Once you find the line containing "(422, 195) = (503, 223): orange" in the data below, copy it and each following line exactly, up to and including the line containing "(705, 289) = (814, 239): green", and nothing else.

────────────────────

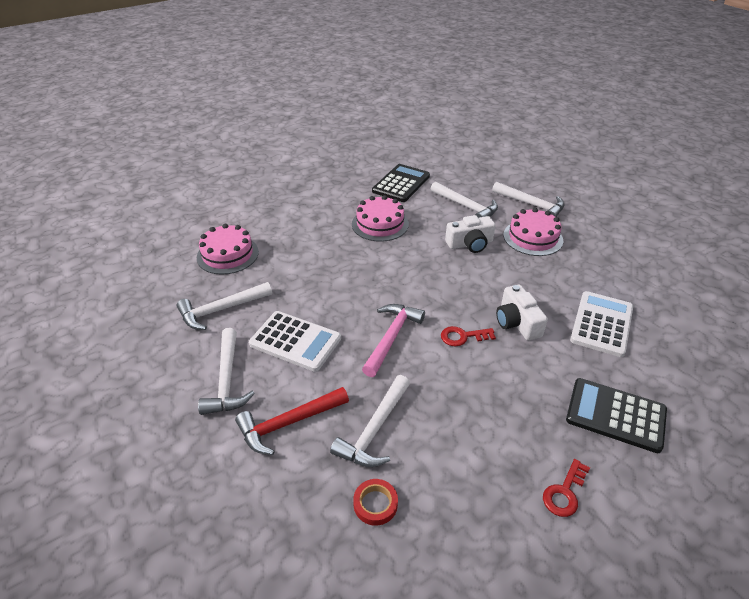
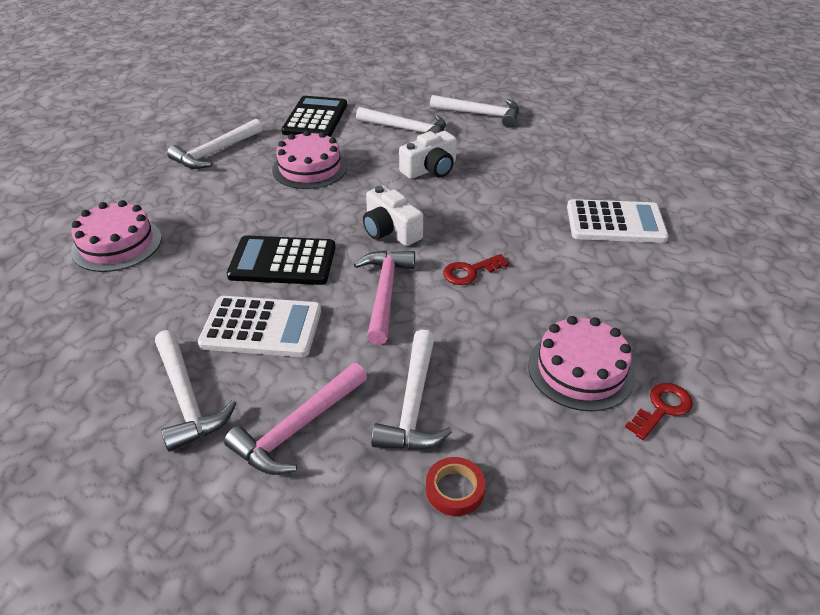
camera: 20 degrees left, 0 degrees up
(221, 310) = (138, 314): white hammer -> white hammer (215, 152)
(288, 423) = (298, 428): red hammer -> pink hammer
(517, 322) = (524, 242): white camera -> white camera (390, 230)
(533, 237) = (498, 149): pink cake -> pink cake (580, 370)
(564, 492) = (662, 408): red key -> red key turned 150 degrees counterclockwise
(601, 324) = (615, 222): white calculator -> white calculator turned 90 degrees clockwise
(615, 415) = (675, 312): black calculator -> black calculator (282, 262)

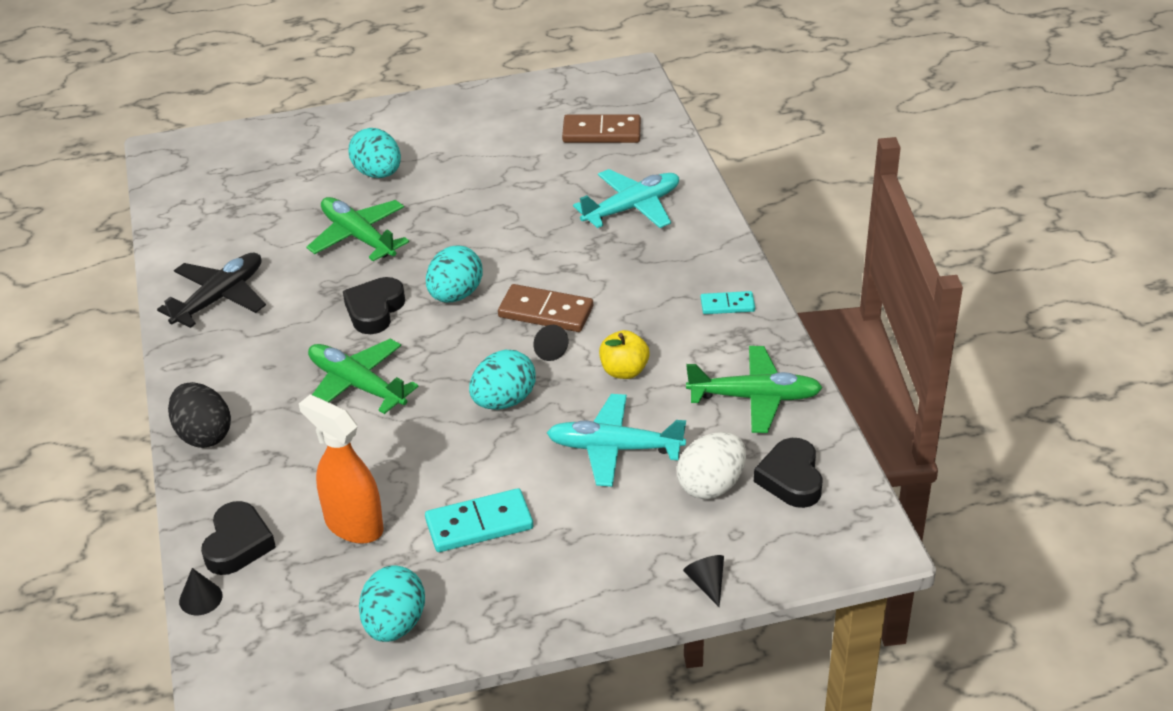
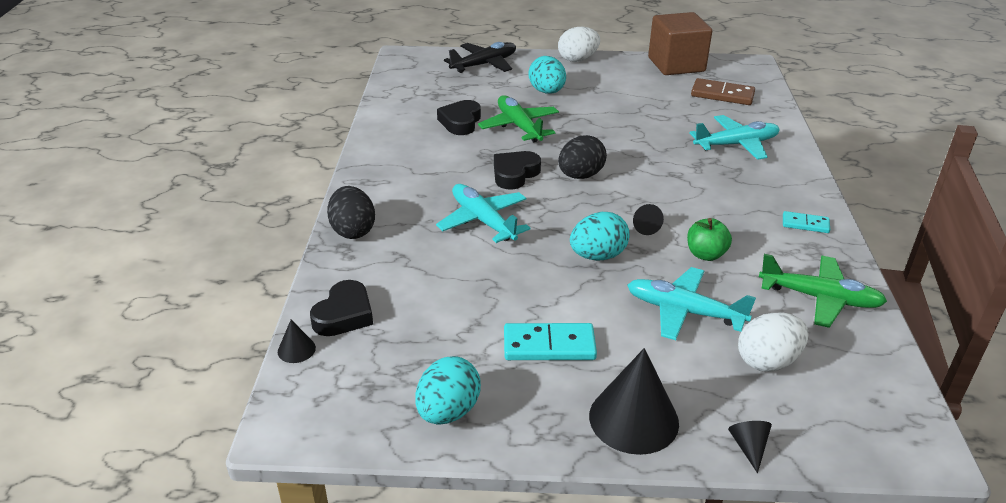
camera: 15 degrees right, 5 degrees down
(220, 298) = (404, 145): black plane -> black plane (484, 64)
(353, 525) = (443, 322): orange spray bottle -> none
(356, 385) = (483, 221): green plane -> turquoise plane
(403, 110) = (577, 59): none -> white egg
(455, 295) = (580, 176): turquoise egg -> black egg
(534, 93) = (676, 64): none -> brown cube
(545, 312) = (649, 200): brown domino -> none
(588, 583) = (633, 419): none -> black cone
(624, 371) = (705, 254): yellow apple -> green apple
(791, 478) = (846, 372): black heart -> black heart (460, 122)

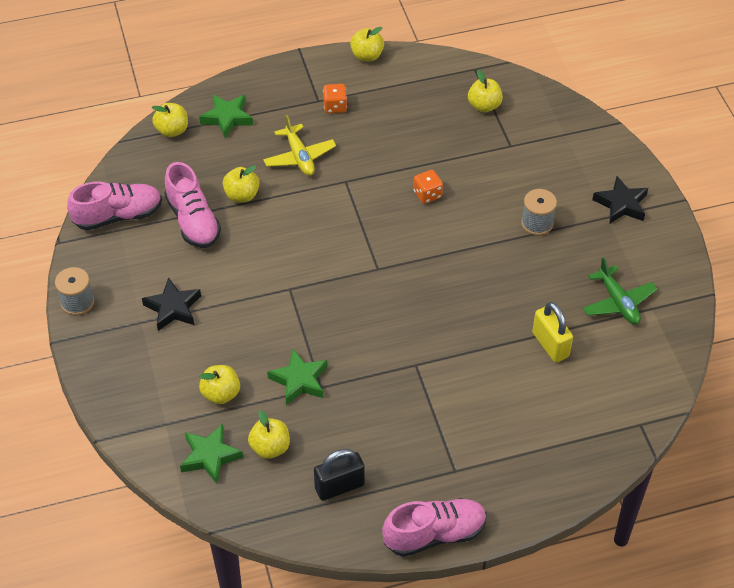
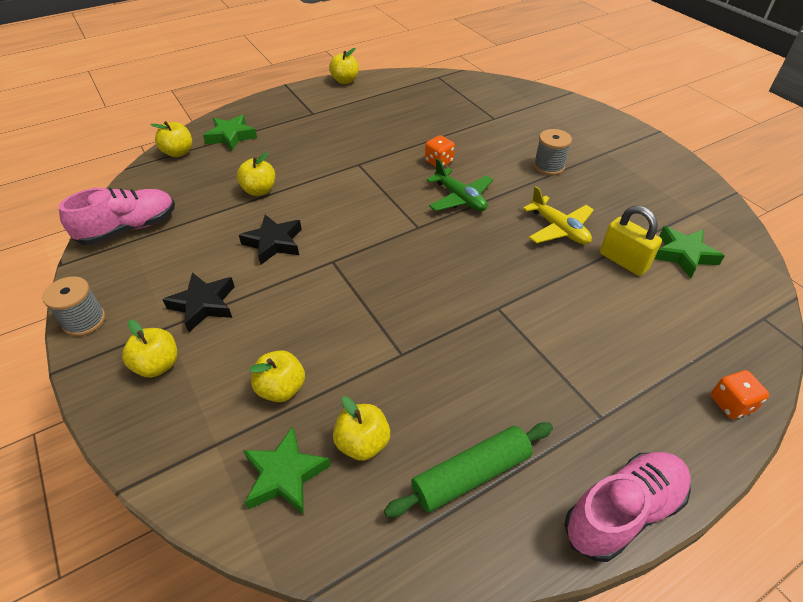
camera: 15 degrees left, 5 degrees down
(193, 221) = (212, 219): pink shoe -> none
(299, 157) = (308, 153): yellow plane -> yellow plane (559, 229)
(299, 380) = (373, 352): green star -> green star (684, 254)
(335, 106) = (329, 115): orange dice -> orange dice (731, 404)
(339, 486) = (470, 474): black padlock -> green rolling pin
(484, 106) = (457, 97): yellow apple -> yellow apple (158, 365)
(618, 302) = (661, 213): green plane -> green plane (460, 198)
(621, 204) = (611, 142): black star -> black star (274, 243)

────────────────────

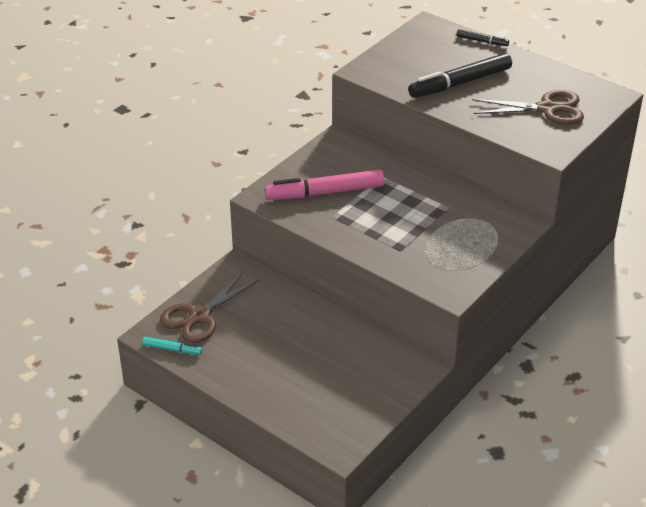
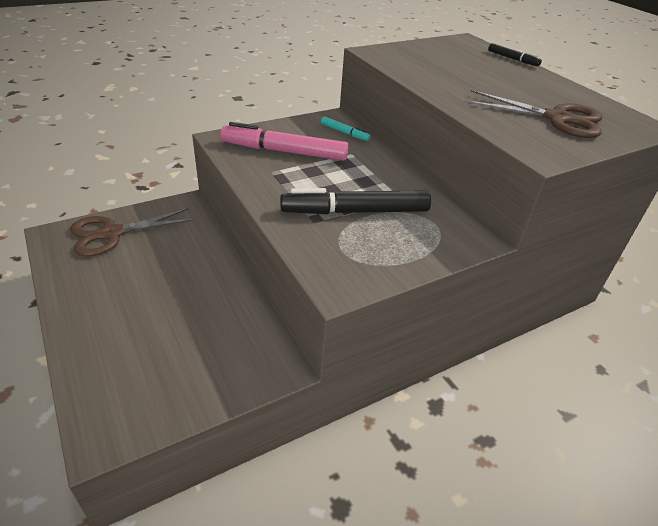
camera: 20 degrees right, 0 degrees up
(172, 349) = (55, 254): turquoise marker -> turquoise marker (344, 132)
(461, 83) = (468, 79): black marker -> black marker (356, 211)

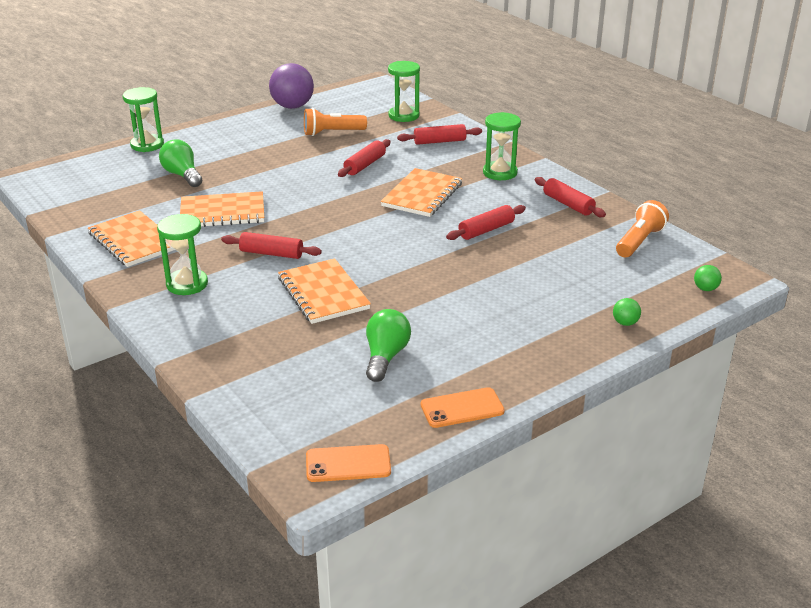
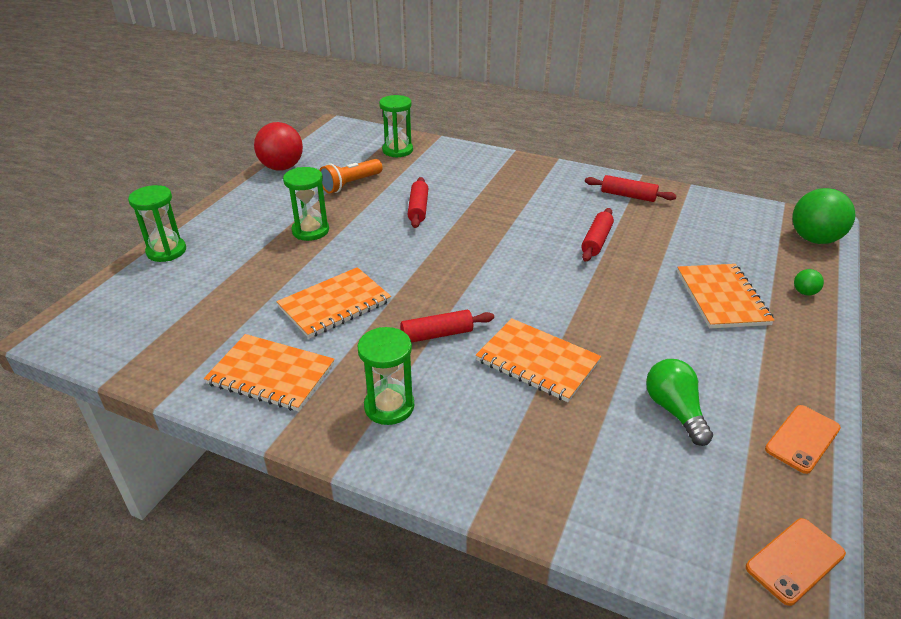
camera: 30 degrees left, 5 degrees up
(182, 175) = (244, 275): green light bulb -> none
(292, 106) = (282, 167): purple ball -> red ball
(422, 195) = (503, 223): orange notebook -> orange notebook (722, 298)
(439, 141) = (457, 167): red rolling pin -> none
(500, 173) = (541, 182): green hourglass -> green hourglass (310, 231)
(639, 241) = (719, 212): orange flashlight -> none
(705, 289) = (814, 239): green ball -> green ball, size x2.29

────────────────────

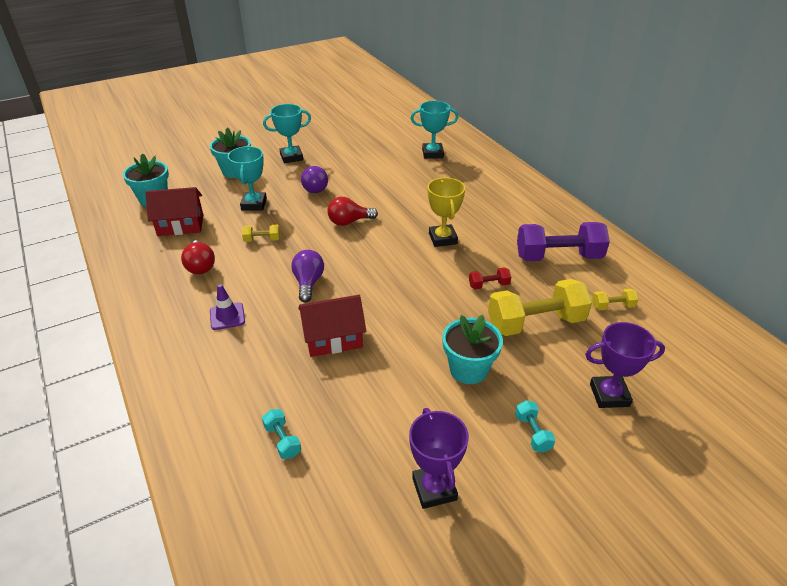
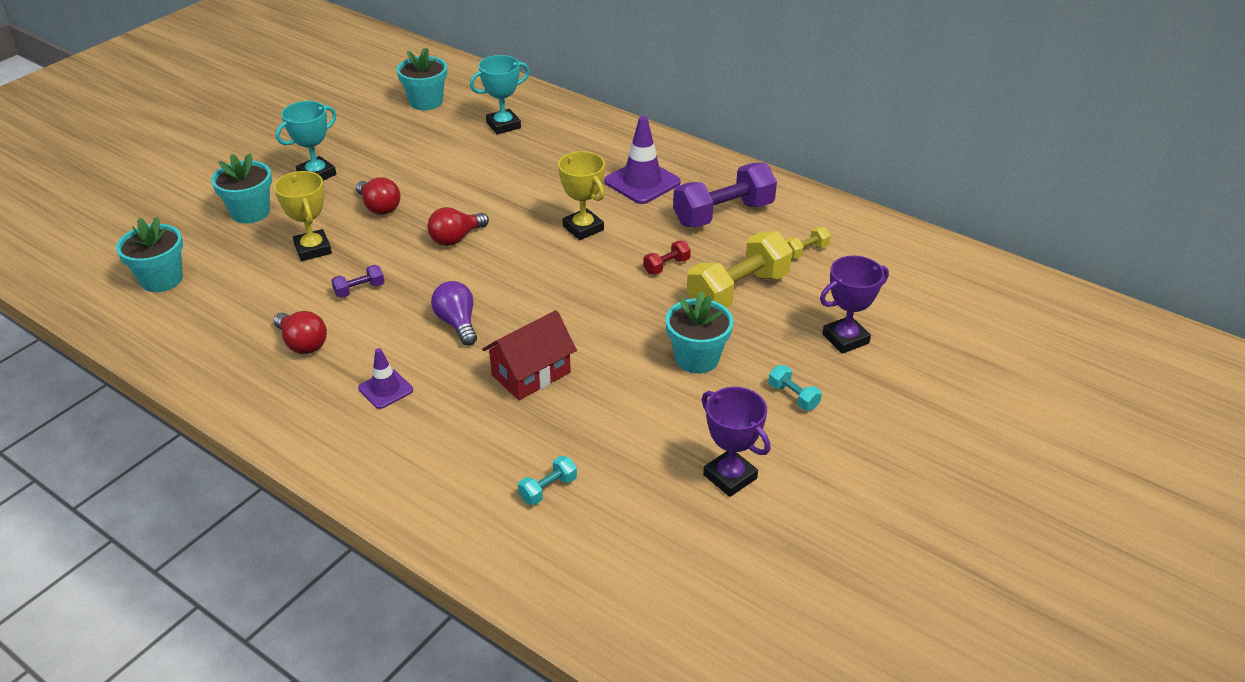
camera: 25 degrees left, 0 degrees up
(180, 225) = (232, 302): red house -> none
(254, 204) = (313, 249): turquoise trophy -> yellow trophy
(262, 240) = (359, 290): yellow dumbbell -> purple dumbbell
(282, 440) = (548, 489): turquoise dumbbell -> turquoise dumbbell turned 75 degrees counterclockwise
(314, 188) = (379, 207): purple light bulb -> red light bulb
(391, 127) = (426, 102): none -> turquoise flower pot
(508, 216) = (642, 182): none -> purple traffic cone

────────────────────

> _Result for this task_:
(422, 195) = (503, 223): orange notebook -> orange notebook (722, 298)
(439, 141) = (457, 167): red rolling pin -> none
(500, 173) = (541, 182): green hourglass -> green hourglass (310, 231)
(639, 241) = (719, 212): orange flashlight -> none
(705, 289) = (814, 239): green ball -> green ball, size x2.29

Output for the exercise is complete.